ASSIGNED TASK: Copy the listing as it is written, and leave each picture out.

DATA SHOWN:
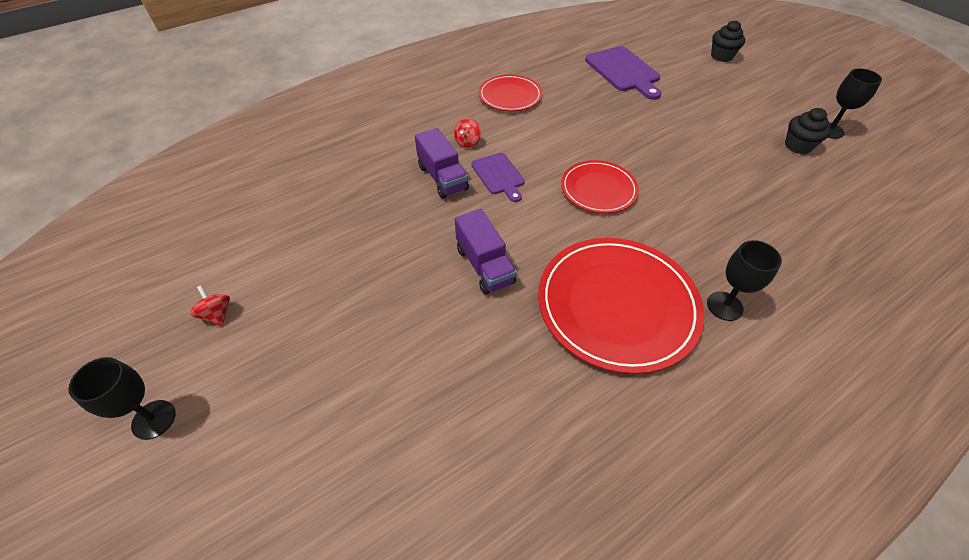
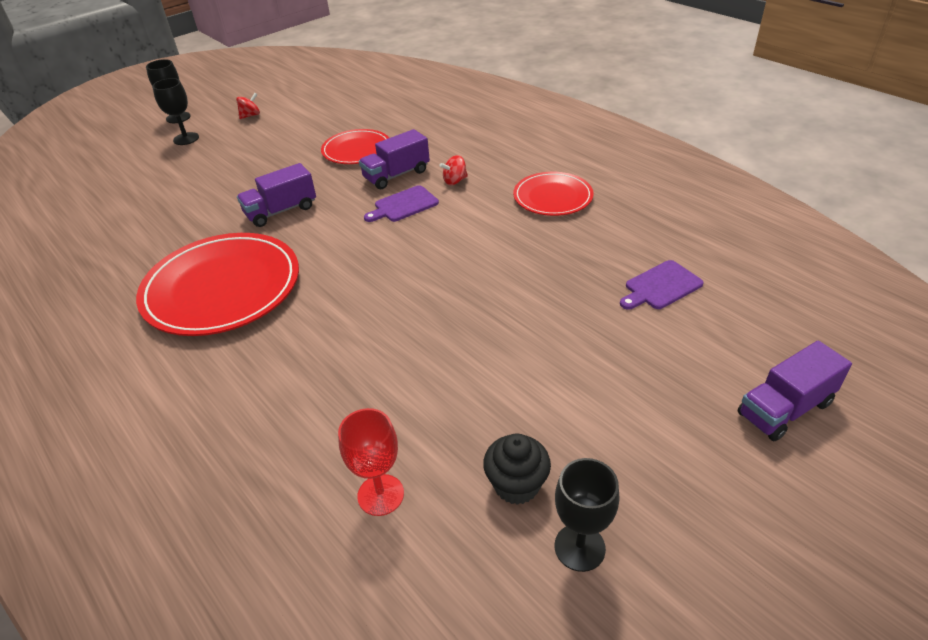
camera: 85 degrees right, 10 degrees down
(467, 142) = (455, 181): red spinning top -> red spinning top turned 45 degrees counterclockwise
(598, 189) = (387, 271): red plate -> red plate (356, 150)
(624, 71) = (661, 286): purple cutting board -> purple cutting board, size x0.62
(721, 56) = (785, 409): black cupcake -> purple truck
(724, 306) = (205, 364): black goblet -> black goblet (186, 139)
(824, 200) = (380, 495): none -> red goblet

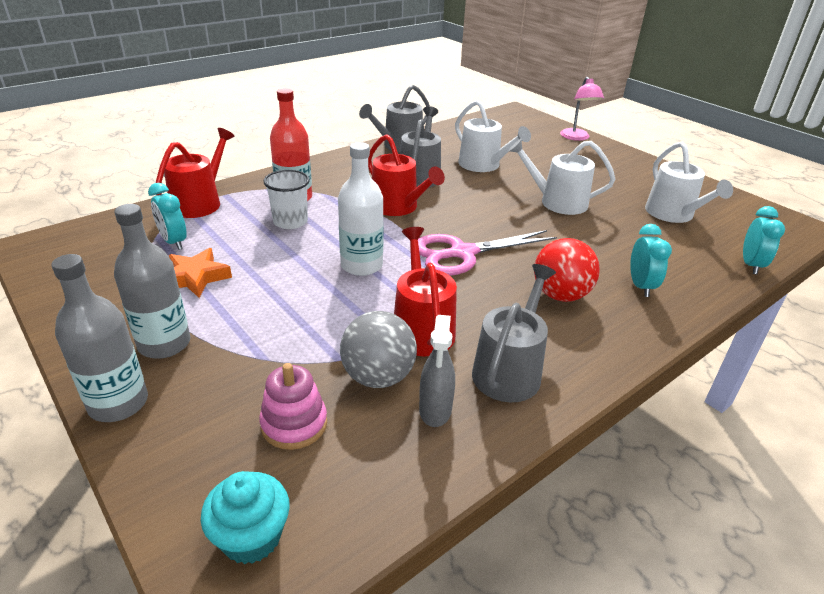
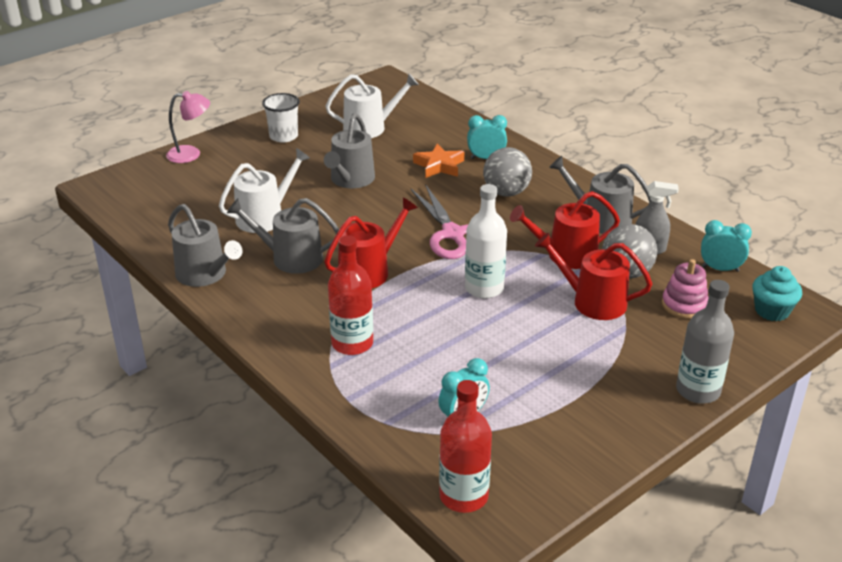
camera: 90 degrees left, 0 degrees up
(81, 236) = (463, 496): none -> red bottle
(164, 344) = (625, 383): grey bottle -> none
(195, 277) = (526, 386): orange star -> orange star (439, 166)
(200, 203) = (370, 416): red watering can -> red watering can (593, 302)
(290, 222) = (408, 339): white cup -> white cup (283, 136)
(557, 202) = (350, 180): white watering can -> grey watering can
(560, 295) = (506, 192): red ball -> grey ball
(751, 265) = (447, 111): turquoise clock -> turquoise clock (720, 269)

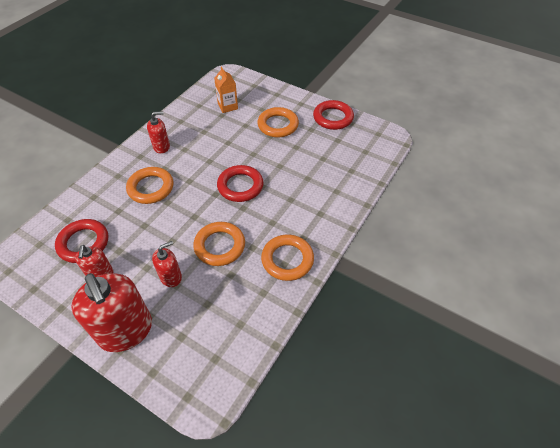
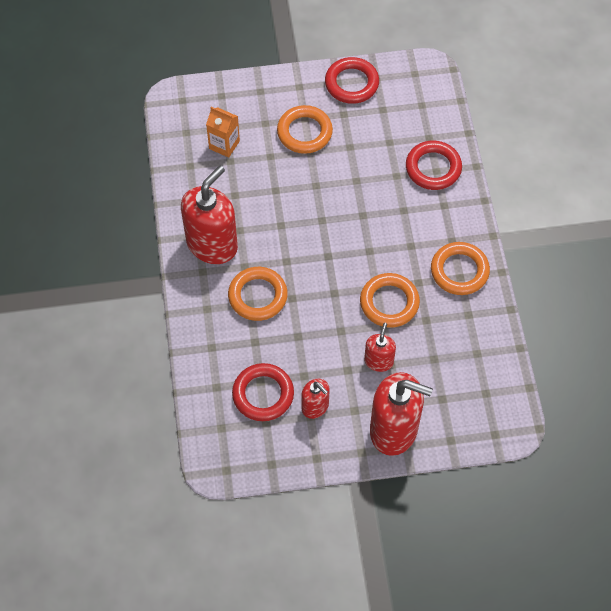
camera: 40 degrees left, 10 degrees up
(161, 147) = (212, 244): red soap dispenser -> red soap dispenser, size x1.94
(240, 186) = (342, 230): red ring -> red ring (433, 168)

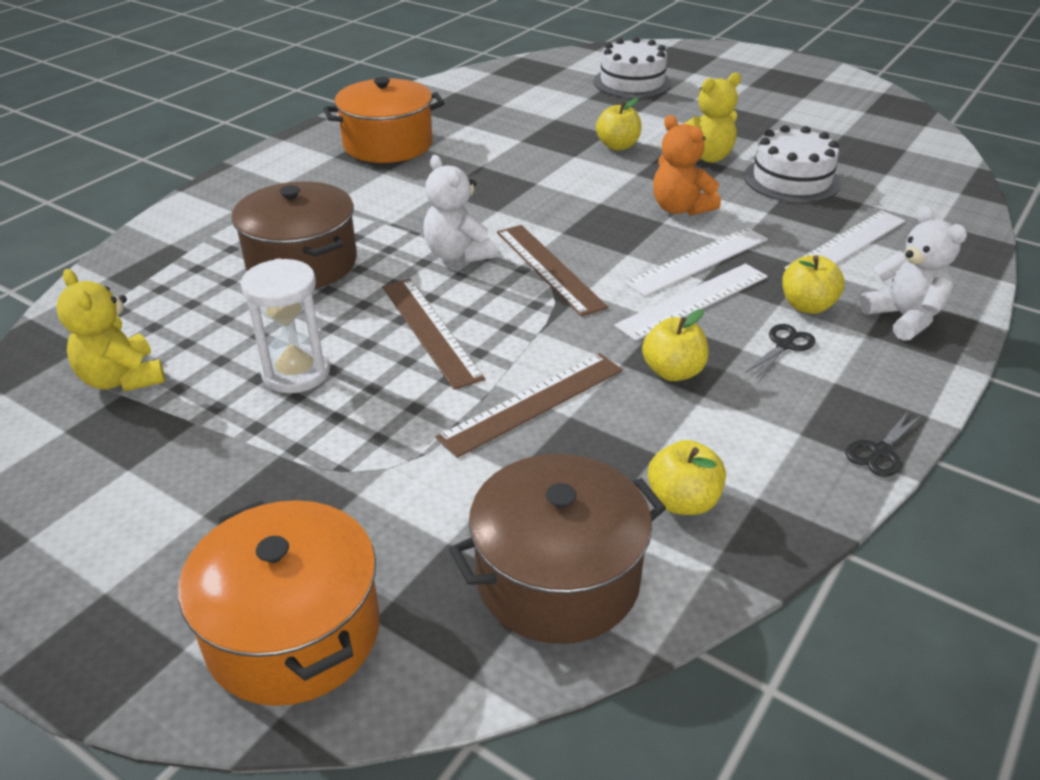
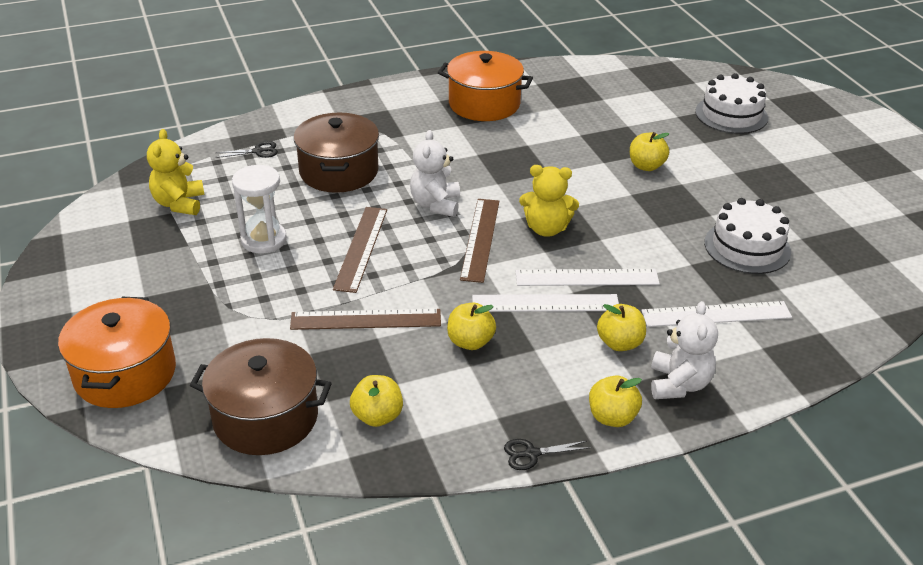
camera: 35 degrees right, 0 degrees up
(680, 208) = (627, 234): orange teddy bear -> none
(705, 157) = (703, 201): yellow teddy bear -> yellow teddy bear (546, 229)
(784, 345) = (565, 361): black scissors -> black scissors (258, 151)
(895, 376) = (612, 417): none -> yellow apple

ANSWER SECTION:
camera: 85 degrees right, 10 degrees down
(467, 142) = (455, 181): red spinning top -> red spinning top turned 45 degrees counterclockwise
(598, 189) = (387, 271): red plate -> red plate (356, 150)
(624, 71) = (661, 286): purple cutting board -> purple cutting board, size x0.62
(721, 56) = (785, 409): black cupcake -> purple truck
(724, 306) = (205, 364): black goblet -> black goblet (186, 139)
(824, 200) = (380, 495): none -> red goblet

camera: 90 degrees left, 0 degrees up
(81, 236) = (463, 496): none -> red bottle
(164, 344) = (625, 383): grey bottle -> none
(195, 277) = (526, 386): orange star -> orange star (439, 166)
(200, 203) = (370, 416): red watering can -> red watering can (593, 302)
(290, 222) = (408, 339): white cup -> white cup (283, 136)
(557, 202) = (350, 180): white watering can -> grey watering can
(560, 295) = (506, 192): red ball -> grey ball
(751, 265) = (447, 111): turquoise clock -> turquoise clock (720, 269)

camera: 40 degrees left, 10 degrees up
(161, 147) = (212, 244): red soap dispenser -> red soap dispenser, size x1.94
(240, 186) = (342, 230): red ring -> red ring (433, 168)

camera: 35 degrees right, 0 degrees up
(680, 208) = (627, 234): orange teddy bear -> none
(705, 157) = (703, 201): yellow teddy bear -> yellow teddy bear (546, 229)
(784, 345) = (565, 361): black scissors -> black scissors (258, 151)
(895, 376) = (612, 417): none -> yellow apple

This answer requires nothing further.